#### [Problem details]
Without the pictures, set down the records below word for word.

[Coordinate change listings]

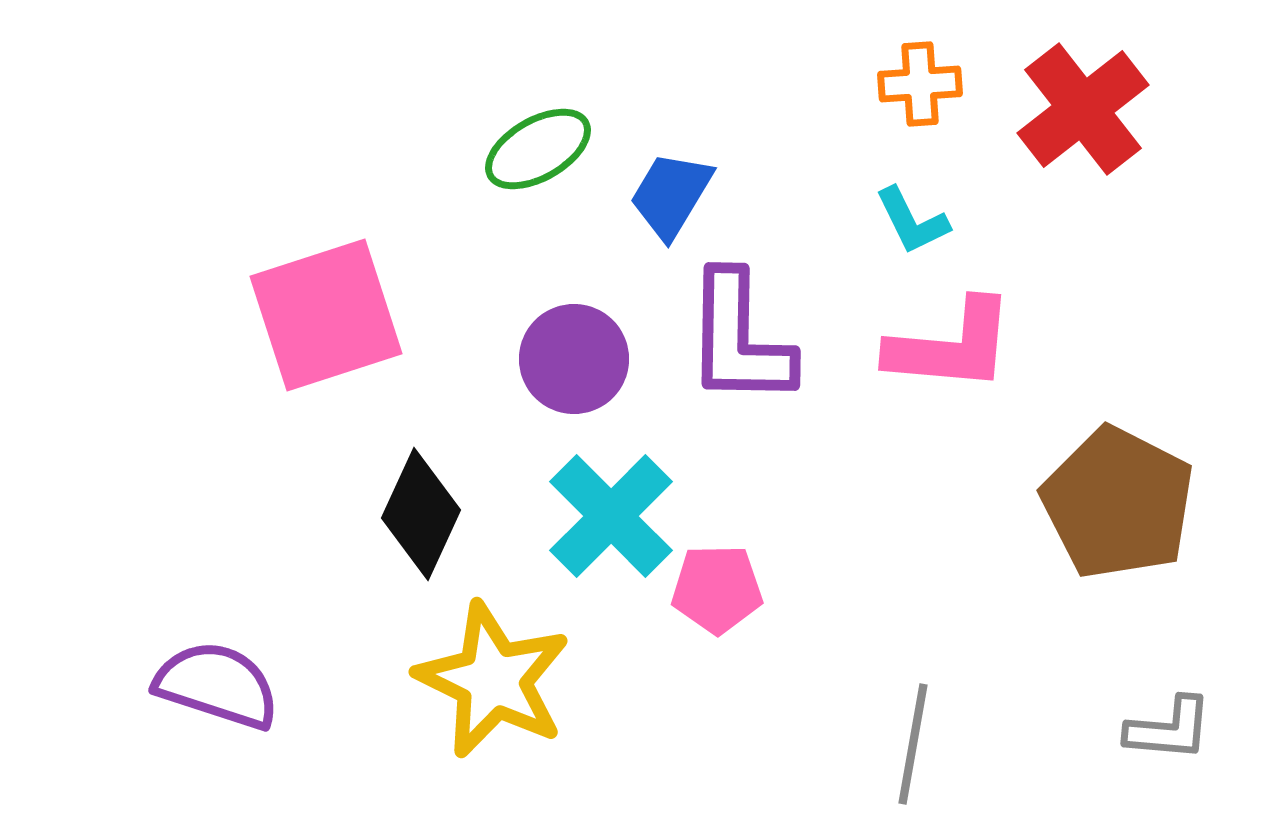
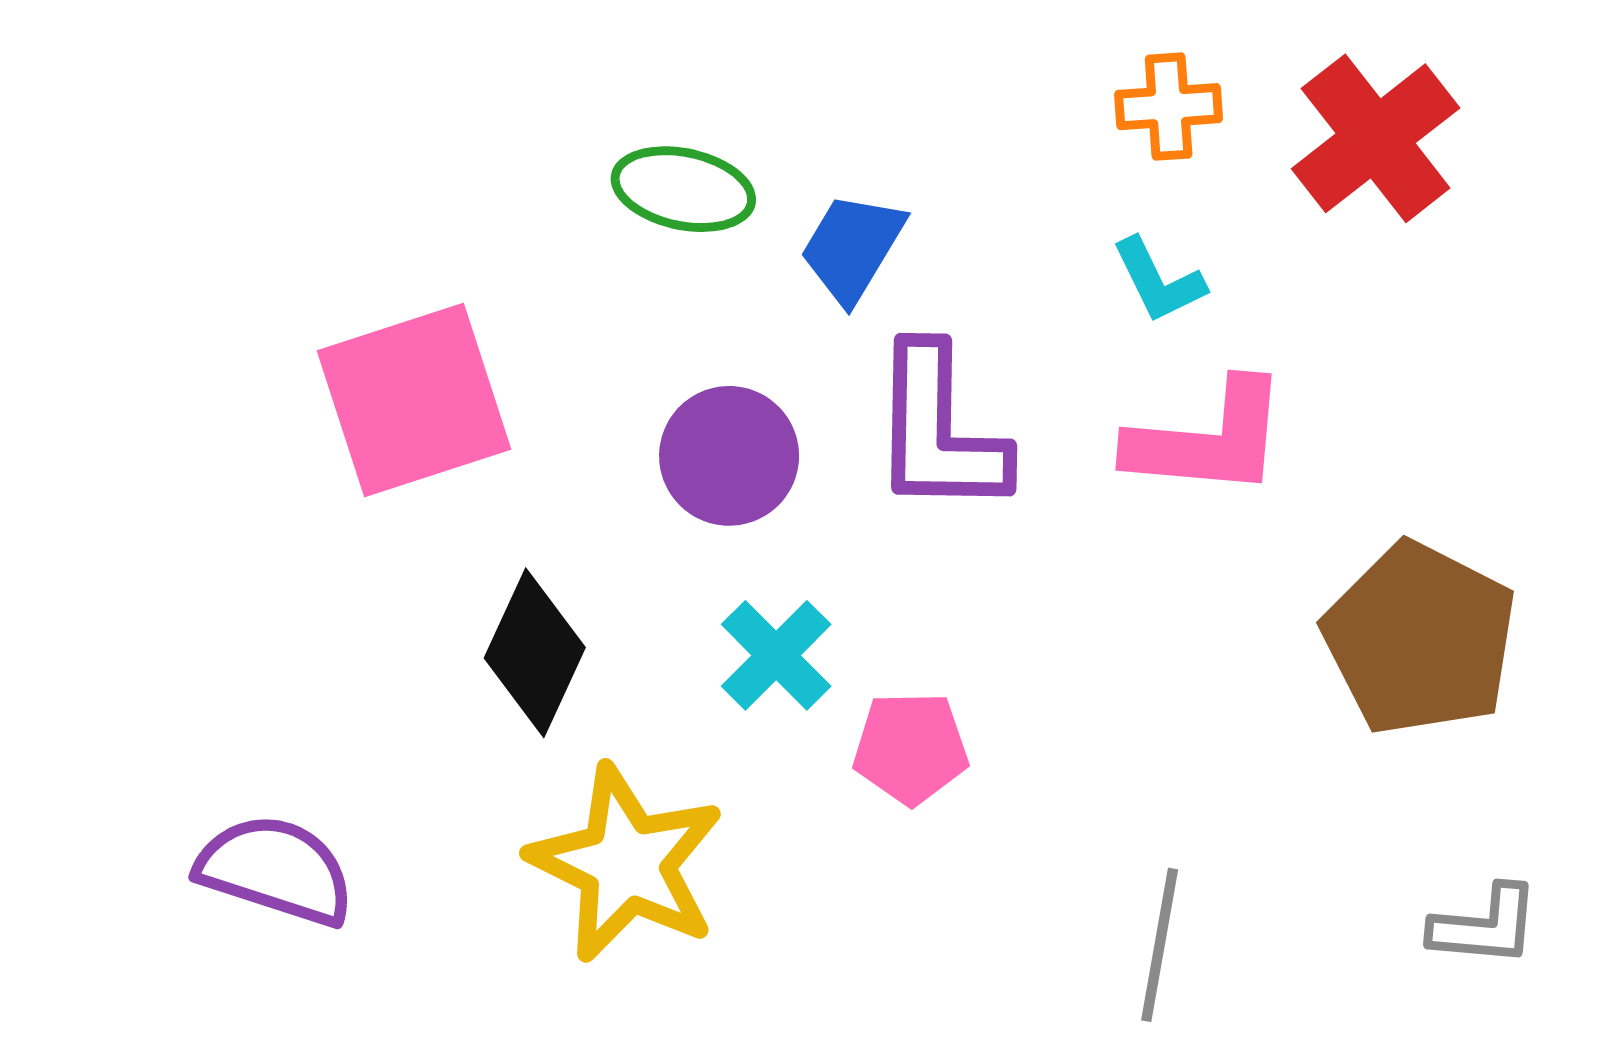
green ellipse: (538, 149) -> (683, 189), turned 42
cyan cross: (611, 516) -> (776, 655), size x0.7

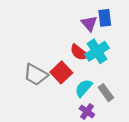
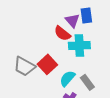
cyan cross: (97, 51) -> (79, 45), turned 30
red semicircle: (79, 52) -> (62, 33), moved

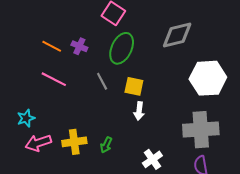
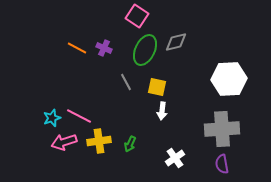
gray diamond: (177, 35) -> (176, 42), moved, size x0.7
pink line: (54, 79) -> (79, 116), moved

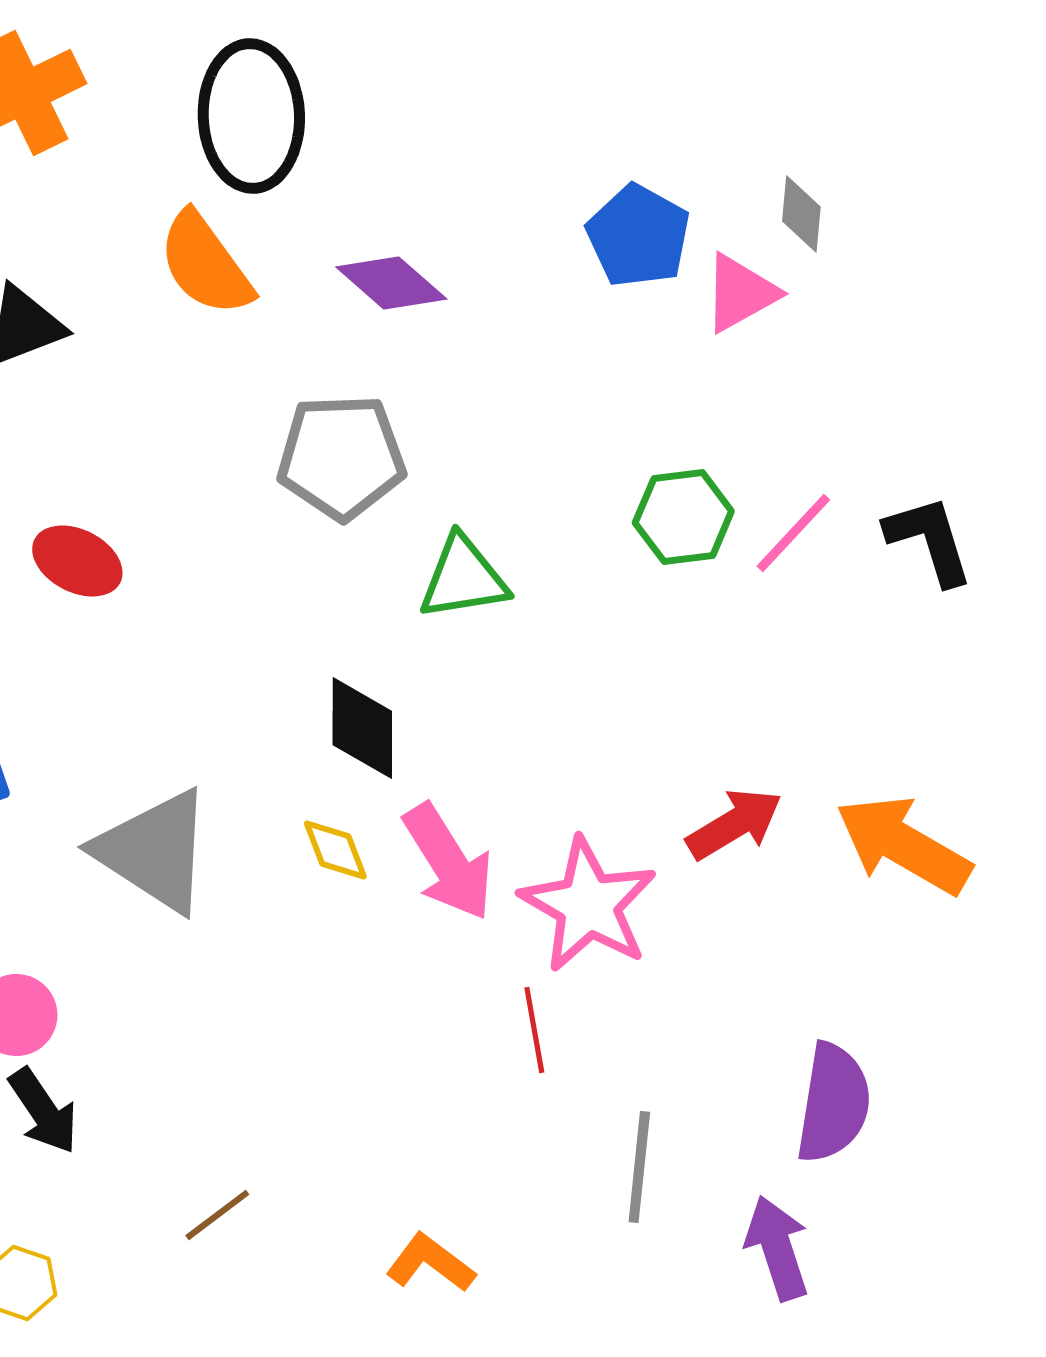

#### [Response to this exercise]
green ellipse: (538, 149) -> (683, 189), turned 42
cyan cross: (611, 516) -> (776, 655), size x0.7

cyan cross: (97, 51) -> (79, 45), turned 30
red semicircle: (79, 52) -> (62, 33), moved

gray diamond: (177, 35) -> (176, 42), moved, size x0.7
pink line: (54, 79) -> (79, 116), moved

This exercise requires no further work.